• **WORK TO COMPLETE**:
Pull out every line from the listing that has the word "traffic".

• **GIVEN INFORMATION**:
#####

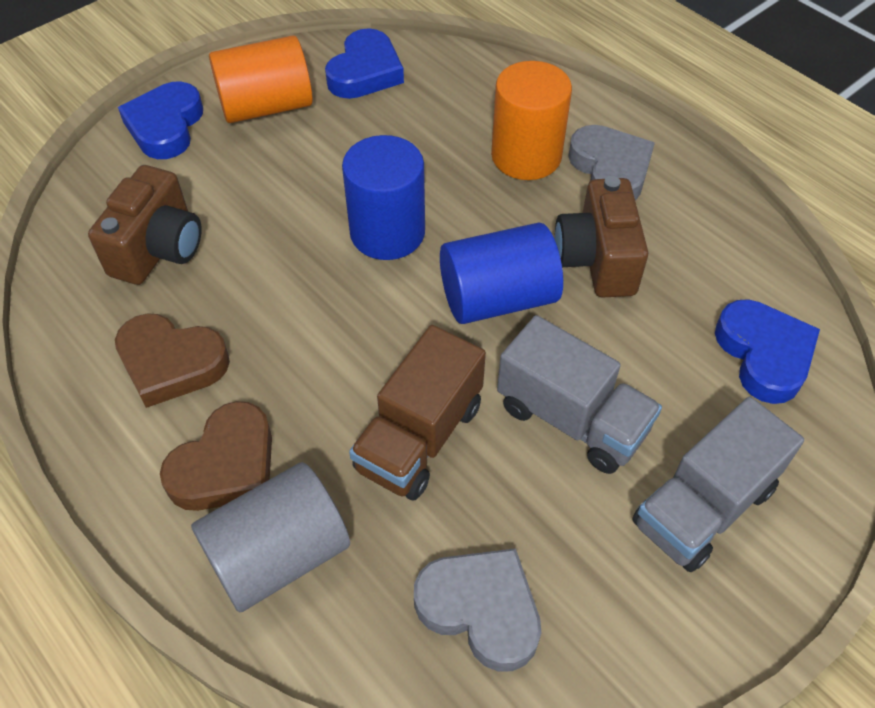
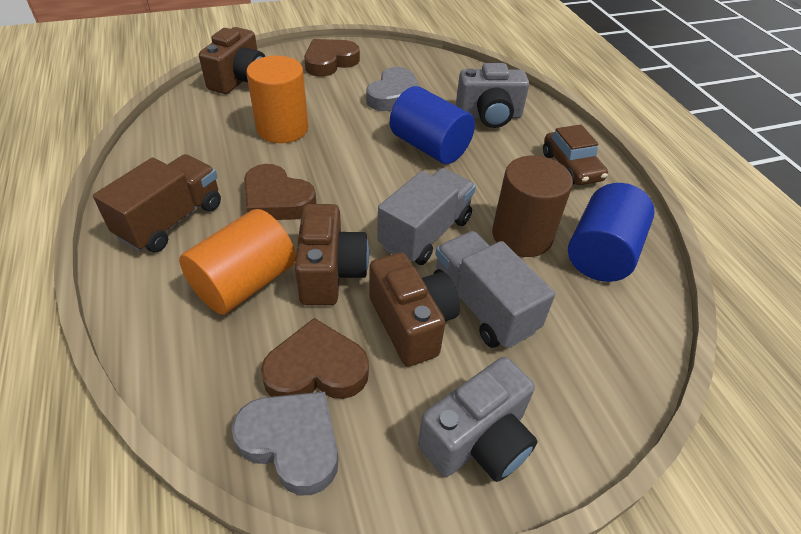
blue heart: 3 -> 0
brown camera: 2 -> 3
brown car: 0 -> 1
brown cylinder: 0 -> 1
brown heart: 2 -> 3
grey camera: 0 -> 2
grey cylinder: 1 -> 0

#####

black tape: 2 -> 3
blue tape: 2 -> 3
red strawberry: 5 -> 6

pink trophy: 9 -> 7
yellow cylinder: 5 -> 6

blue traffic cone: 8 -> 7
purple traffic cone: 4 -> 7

#####

• **YOUR SOLUTION**:
blue traffic cone: 8 -> 7
purple traffic cone: 4 -> 7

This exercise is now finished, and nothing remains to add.